Work order: From the entries below, return every line that includes the word "test".

^^^^

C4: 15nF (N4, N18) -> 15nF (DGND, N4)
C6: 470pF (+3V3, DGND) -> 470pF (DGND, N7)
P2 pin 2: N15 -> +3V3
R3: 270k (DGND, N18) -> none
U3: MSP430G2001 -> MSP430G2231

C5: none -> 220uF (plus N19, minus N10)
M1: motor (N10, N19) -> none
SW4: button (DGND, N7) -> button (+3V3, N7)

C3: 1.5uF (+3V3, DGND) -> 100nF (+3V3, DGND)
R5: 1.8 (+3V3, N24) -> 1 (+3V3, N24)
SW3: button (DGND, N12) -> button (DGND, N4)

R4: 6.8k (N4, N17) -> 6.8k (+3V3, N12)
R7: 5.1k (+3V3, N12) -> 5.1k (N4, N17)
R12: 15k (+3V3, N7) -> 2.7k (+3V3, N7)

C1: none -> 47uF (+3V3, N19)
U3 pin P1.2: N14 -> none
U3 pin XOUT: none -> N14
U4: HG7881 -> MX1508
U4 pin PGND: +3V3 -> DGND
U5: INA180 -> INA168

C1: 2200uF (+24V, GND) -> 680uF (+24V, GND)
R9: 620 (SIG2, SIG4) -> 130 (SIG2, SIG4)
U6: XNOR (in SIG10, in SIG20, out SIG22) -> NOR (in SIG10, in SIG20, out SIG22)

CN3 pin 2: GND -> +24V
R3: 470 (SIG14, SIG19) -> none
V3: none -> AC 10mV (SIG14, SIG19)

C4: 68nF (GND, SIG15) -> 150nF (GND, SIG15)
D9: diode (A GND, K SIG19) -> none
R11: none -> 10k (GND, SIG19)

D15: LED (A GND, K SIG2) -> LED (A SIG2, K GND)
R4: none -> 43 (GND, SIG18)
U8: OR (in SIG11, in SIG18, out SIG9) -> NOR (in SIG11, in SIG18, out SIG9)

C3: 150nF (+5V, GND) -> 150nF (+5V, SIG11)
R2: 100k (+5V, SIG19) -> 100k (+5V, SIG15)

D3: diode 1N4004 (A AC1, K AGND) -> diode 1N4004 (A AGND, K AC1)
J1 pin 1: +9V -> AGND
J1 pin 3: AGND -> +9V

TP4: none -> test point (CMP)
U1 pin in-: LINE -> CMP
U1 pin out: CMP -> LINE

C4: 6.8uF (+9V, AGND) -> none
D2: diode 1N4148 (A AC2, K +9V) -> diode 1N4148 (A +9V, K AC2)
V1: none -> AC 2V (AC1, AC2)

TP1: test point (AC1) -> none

^^^^

Solution for this task:
TP4: none -> test point (CMP)
TP1: test point (AC1) -> none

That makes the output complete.